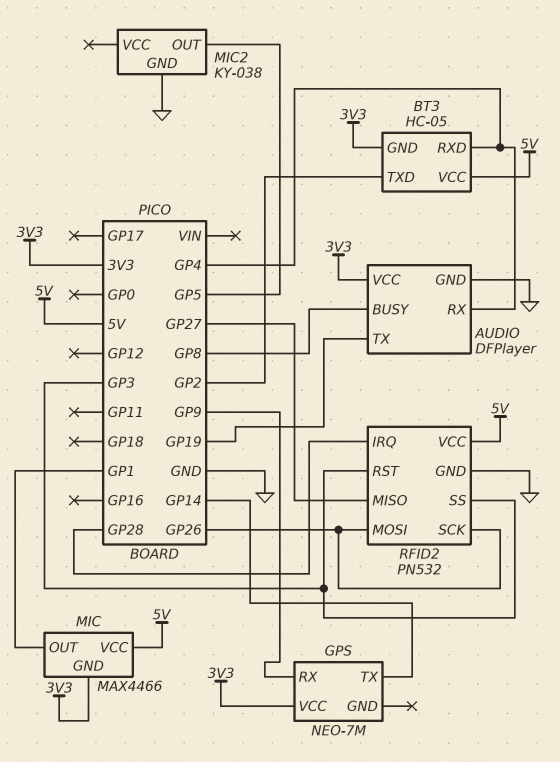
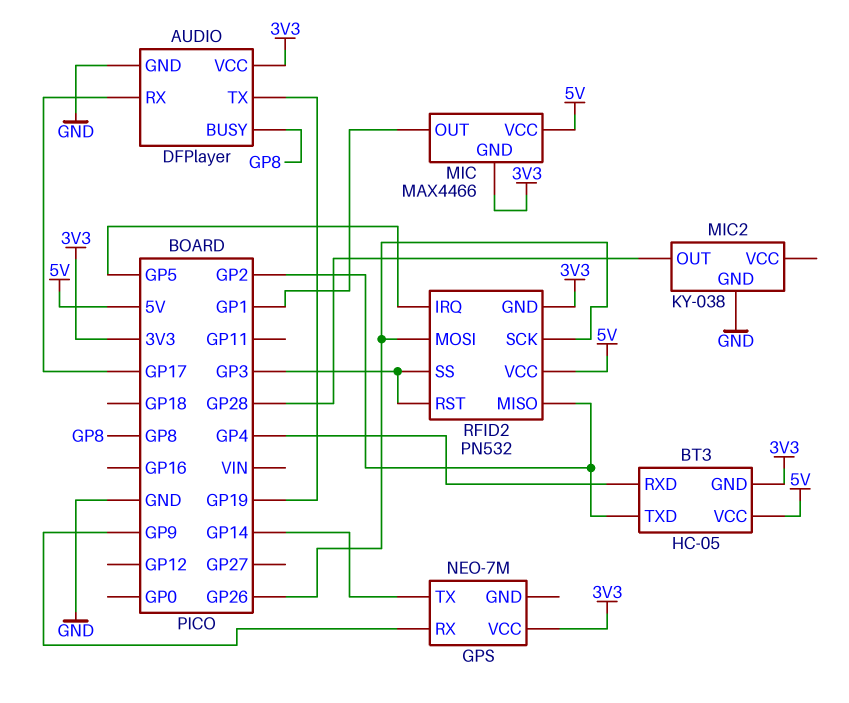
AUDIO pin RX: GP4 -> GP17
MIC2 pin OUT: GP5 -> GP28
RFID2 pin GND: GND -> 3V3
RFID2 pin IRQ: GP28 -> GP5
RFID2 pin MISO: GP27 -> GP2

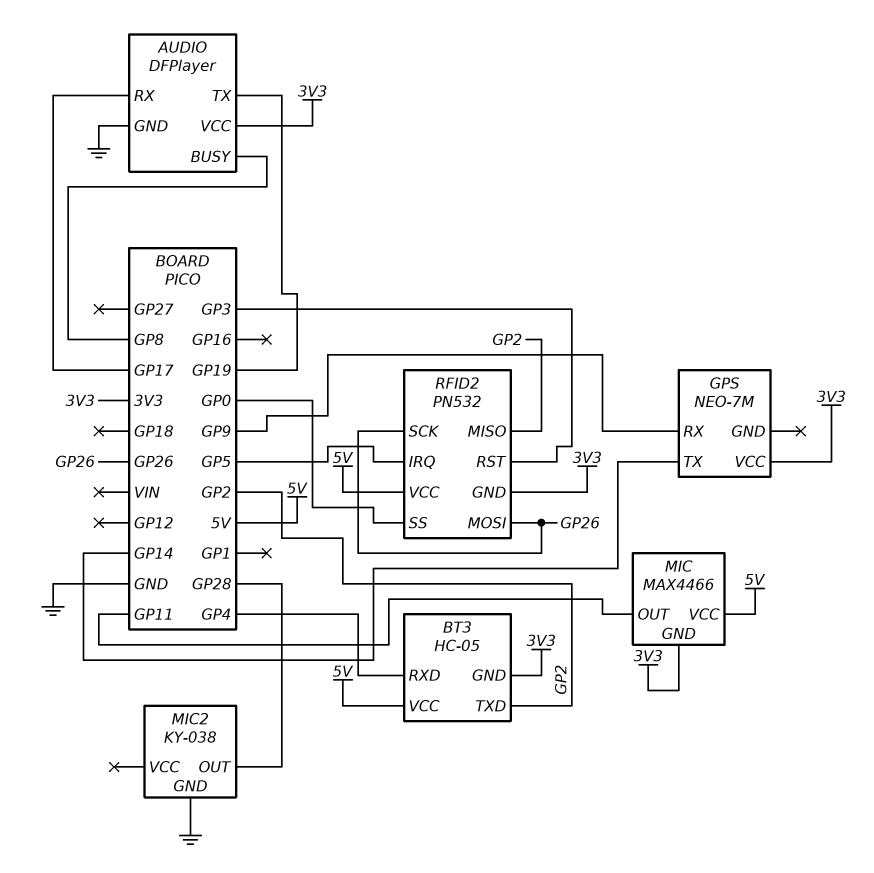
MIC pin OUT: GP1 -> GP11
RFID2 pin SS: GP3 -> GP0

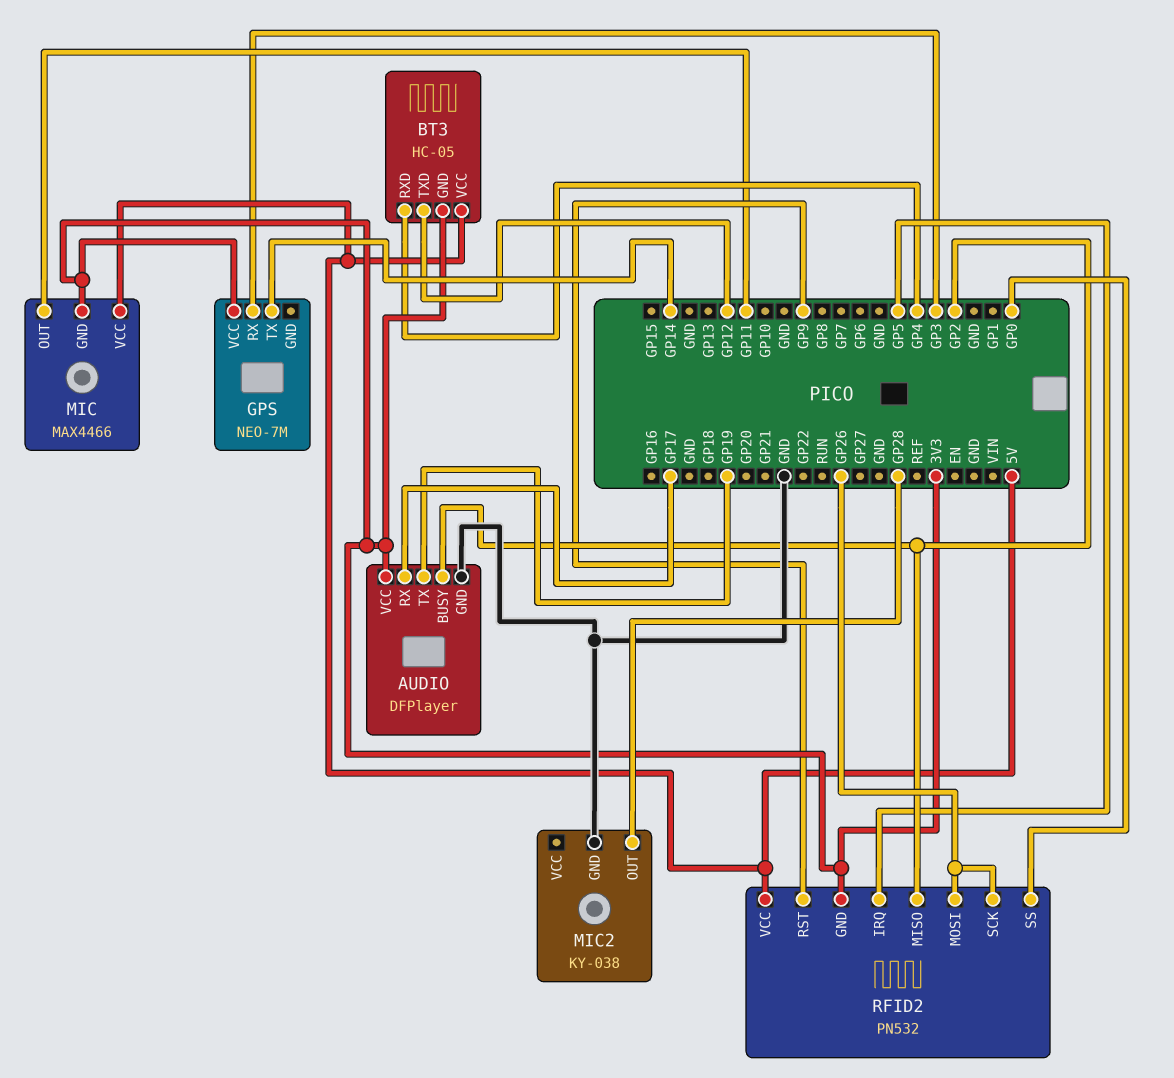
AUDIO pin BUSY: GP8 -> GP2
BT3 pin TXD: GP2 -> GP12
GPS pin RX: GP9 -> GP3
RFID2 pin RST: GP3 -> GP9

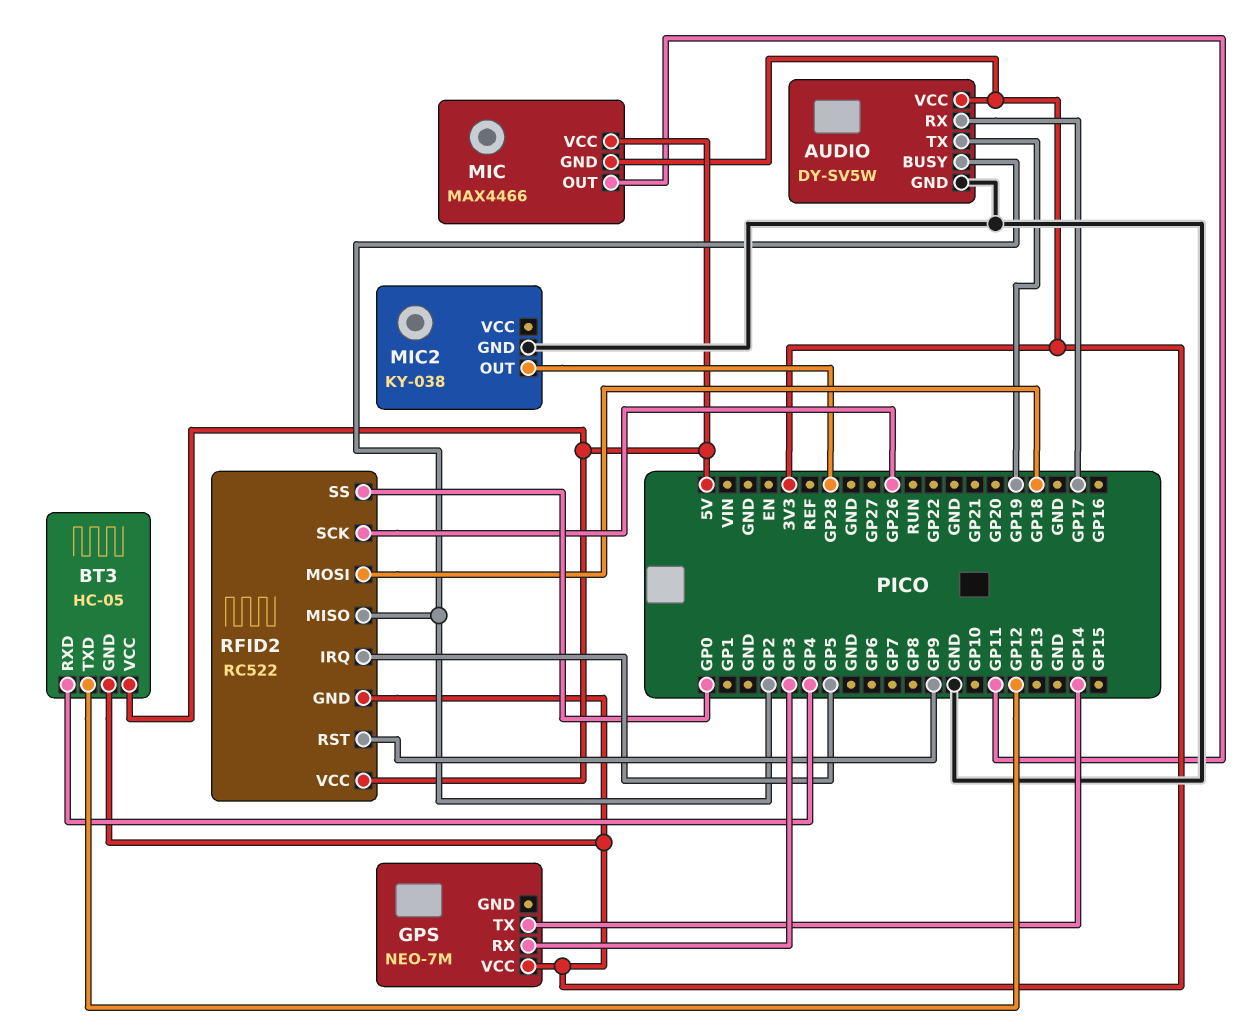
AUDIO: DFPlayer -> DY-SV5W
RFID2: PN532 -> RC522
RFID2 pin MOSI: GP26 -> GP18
* * *
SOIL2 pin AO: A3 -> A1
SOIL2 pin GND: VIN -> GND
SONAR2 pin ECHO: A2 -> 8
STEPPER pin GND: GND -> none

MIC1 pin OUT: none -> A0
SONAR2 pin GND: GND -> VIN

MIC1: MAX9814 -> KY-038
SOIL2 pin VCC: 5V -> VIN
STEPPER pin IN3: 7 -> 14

§ **EXERCISE PROMPT**: Could you show every line of the material that includes the string "STEPPER"?

§ **RESPONSE AREA**:
STEPPER pin GND: GND -> none
STEPPER pin IN3: 7 -> 14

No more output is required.